#### Work required:
With the first line as the start and the line containing "R4: 470k (NET5, VDD) -> 470k (NET5, U2/in-)" as the end, write out every line of the records exactly.

START Given records

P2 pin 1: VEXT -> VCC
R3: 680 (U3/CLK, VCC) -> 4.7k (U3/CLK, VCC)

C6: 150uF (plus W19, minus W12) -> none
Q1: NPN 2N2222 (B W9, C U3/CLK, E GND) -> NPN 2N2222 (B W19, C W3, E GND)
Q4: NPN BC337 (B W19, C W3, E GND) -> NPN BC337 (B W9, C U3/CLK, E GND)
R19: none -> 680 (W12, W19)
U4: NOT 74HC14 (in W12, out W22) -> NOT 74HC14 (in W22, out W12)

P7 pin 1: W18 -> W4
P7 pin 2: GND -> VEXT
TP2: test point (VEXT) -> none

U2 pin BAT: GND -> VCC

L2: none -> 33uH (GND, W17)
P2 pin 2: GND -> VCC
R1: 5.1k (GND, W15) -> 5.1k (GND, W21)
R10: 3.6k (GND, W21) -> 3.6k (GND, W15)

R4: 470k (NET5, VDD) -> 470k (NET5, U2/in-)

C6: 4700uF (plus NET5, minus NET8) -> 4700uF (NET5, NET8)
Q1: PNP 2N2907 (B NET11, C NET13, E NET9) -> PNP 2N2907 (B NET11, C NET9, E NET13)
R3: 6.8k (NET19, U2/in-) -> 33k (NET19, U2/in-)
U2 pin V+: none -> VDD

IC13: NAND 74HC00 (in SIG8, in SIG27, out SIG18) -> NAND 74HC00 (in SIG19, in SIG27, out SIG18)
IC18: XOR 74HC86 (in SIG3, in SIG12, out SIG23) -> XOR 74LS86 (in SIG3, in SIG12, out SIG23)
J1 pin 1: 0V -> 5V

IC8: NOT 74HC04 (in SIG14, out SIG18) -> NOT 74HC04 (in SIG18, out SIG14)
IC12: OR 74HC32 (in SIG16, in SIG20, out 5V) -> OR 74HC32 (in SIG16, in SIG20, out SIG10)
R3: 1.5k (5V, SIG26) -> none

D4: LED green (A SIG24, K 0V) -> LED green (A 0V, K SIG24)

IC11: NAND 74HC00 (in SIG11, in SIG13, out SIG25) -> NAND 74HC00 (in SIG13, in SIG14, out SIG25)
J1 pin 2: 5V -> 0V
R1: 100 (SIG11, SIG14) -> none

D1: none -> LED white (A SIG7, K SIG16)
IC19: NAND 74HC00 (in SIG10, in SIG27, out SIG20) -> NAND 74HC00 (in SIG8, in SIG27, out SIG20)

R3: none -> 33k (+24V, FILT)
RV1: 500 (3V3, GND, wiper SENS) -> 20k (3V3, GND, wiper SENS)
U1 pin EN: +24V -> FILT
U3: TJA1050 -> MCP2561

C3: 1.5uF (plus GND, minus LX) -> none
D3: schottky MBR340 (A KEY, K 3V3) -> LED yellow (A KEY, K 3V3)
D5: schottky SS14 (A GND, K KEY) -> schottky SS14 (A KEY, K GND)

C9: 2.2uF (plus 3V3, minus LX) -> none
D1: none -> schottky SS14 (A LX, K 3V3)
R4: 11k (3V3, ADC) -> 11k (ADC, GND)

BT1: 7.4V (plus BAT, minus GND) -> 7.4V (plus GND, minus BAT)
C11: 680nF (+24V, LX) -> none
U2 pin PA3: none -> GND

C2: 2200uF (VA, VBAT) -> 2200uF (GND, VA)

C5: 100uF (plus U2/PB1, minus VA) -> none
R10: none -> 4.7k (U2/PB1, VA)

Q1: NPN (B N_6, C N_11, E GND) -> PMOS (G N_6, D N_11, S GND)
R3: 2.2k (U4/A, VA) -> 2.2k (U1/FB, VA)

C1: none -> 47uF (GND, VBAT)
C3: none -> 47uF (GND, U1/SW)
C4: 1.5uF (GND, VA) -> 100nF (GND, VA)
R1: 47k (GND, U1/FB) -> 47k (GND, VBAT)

END Given records

#### Solution:
P2 pin 1: VEXT -> VCC
R3: 680 (U3/CLK, VCC) -> 4.7k (U3/CLK, VCC)

C6: 150uF (plus W19, minus W12) -> none
Q1: NPN 2N2222 (B W9, C U3/CLK, E GND) -> NPN 2N2222 (B W19, C W3, E GND)
Q4: NPN BC337 (B W19, C W3, E GND) -> NPN BC337 (B W9, C U3/CLK, E GND)
R19: none -> 680 (W12, W19)
U4: NOT 74HC14 (in W12, out W22) -> NOT 74HC14 (in W22, out W12)

P7 pin 1: W18 -> W4
P7 pin 2: GND -> VEXT
TP2: test point (VEXT) -> none

U2 pin BAT: GND -> VCC

L2: none -> 33uH (GND, W17)
P2 pin 2: GND -> VCC
R1: 5.1k (GND, W15) -> 5.1k (GND, W21)
R10: 3.6k (GND, W21) -> 3.6k (GND, W15)

R4: 470k (NET5, VDD) -> 470k (NET5, U2/in-)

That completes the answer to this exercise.